Could you copy the records, character for character, starting at their first line and stopping after the line that contains "road 2 (residential): [(348,381),(58,321)]", including that line?

>> Begin

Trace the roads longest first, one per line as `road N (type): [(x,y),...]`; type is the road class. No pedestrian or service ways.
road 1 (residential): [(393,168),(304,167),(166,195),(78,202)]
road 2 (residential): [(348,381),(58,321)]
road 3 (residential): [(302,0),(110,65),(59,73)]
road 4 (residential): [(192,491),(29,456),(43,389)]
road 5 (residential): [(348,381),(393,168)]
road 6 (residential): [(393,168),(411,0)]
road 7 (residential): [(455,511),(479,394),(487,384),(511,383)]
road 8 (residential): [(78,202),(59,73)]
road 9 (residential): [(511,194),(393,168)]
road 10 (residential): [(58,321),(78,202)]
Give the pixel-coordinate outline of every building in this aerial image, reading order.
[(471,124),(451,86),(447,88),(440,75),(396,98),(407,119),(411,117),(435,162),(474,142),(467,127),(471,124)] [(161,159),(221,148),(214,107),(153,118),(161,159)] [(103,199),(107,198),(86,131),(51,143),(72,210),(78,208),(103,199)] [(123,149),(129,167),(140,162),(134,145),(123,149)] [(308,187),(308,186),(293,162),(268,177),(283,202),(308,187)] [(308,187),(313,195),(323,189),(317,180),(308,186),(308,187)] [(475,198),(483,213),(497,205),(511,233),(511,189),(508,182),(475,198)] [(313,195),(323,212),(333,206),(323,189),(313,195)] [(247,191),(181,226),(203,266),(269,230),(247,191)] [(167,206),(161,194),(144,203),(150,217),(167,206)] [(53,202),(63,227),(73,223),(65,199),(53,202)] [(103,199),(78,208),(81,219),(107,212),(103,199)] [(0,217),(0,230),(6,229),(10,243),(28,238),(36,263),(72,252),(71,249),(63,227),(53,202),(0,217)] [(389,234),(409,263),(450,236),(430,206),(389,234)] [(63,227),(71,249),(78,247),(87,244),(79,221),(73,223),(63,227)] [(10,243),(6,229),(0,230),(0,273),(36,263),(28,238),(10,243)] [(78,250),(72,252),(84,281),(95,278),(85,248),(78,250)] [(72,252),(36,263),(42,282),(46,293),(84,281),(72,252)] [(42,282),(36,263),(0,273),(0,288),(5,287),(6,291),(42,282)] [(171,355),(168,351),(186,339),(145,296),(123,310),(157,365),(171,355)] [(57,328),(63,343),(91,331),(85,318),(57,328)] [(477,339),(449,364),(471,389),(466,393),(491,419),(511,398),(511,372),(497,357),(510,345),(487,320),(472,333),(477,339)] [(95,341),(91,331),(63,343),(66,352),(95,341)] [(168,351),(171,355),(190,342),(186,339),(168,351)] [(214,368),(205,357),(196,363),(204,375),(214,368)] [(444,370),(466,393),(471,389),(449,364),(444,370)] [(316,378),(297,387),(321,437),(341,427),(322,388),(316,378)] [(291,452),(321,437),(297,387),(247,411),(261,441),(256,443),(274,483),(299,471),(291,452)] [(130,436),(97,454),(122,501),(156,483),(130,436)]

>> End

__RESULT FOR THIS EXERCISE__.
Trace the roads longest first, one per line as `road N (type): [(x,y),...]`; type is the road class. No pedestrian or service ways.
road 1 (residential): [(393,168),(304,167),(166,195),(78,202)]
road 2 (residential): [(348,381),(58,321)]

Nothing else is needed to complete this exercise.